§ **Excerpted records**:

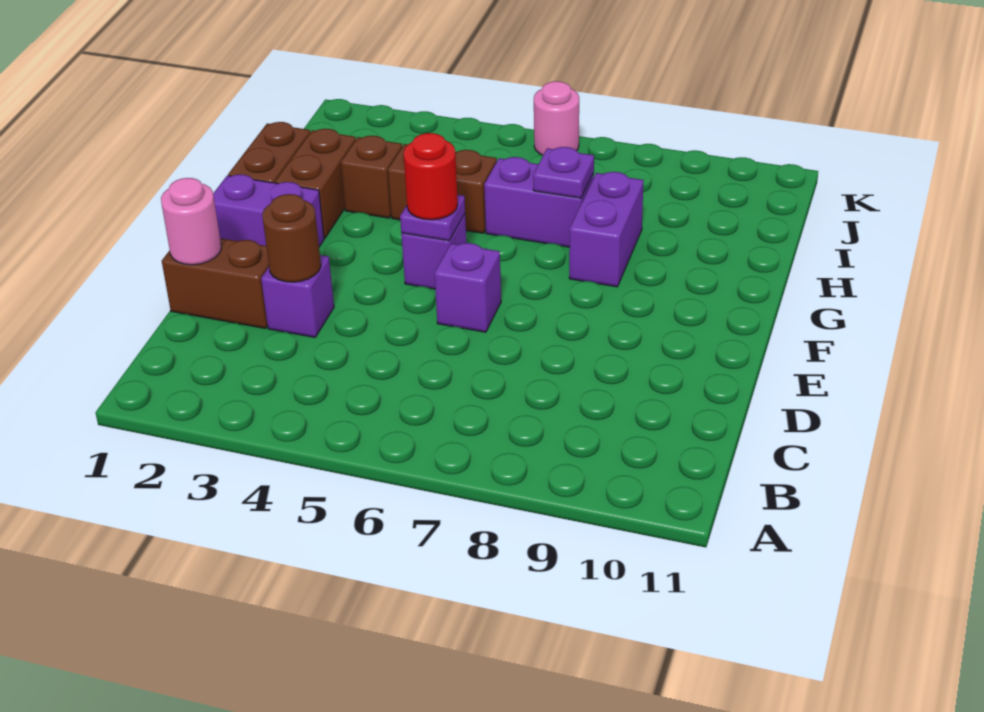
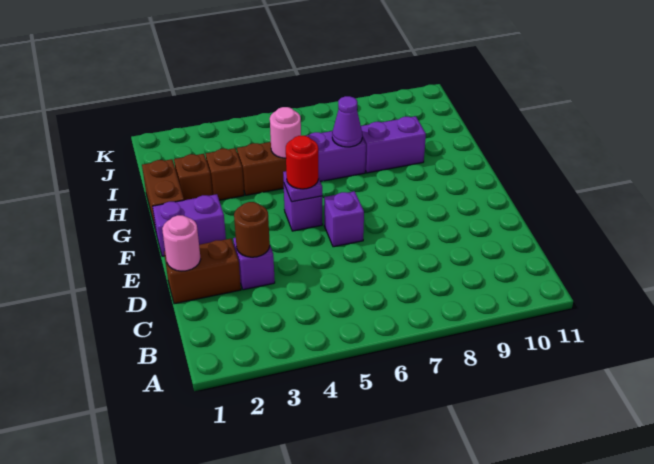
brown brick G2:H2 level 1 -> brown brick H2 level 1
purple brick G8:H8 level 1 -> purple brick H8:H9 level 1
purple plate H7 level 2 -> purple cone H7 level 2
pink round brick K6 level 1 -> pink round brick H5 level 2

---

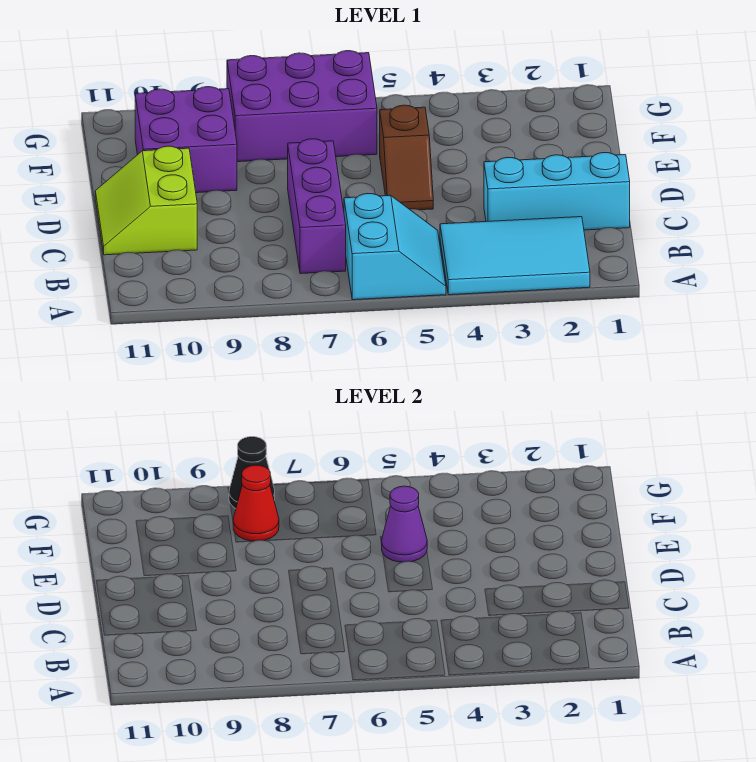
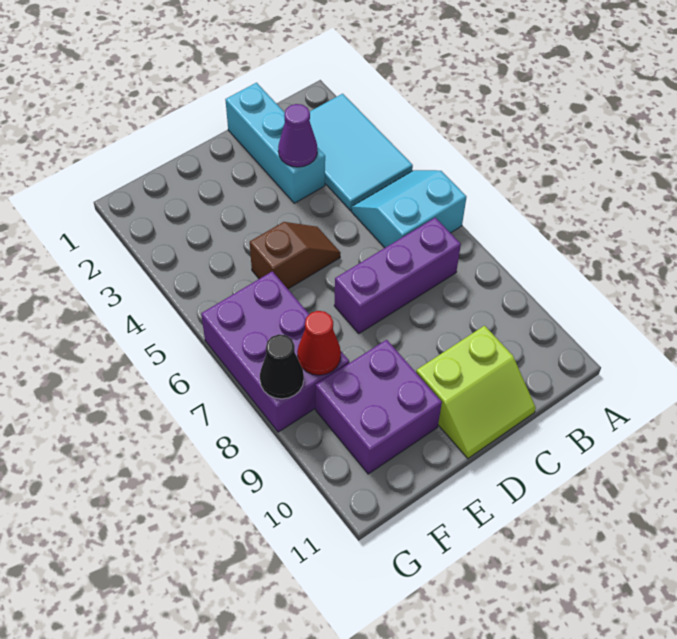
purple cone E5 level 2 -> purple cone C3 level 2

* * *

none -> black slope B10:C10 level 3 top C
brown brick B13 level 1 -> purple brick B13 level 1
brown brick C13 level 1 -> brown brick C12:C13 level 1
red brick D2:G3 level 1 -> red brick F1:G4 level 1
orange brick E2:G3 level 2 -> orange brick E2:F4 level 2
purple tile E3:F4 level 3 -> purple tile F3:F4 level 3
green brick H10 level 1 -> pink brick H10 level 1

§ **Task details**: Look through the data above and return exactly the lines from the one that contains "purple brick G8:H8" to the one that contains "pink round brick K6", inclusive, with nothing else.

§ **Reply**:
purple brick G8:H8 level 1 -> purple brick H8:H9 level 1
purple plate H7 level 2 -> purple cone H7 level 2
pink round brick K6 level 1 -> pink round brick H5 level 2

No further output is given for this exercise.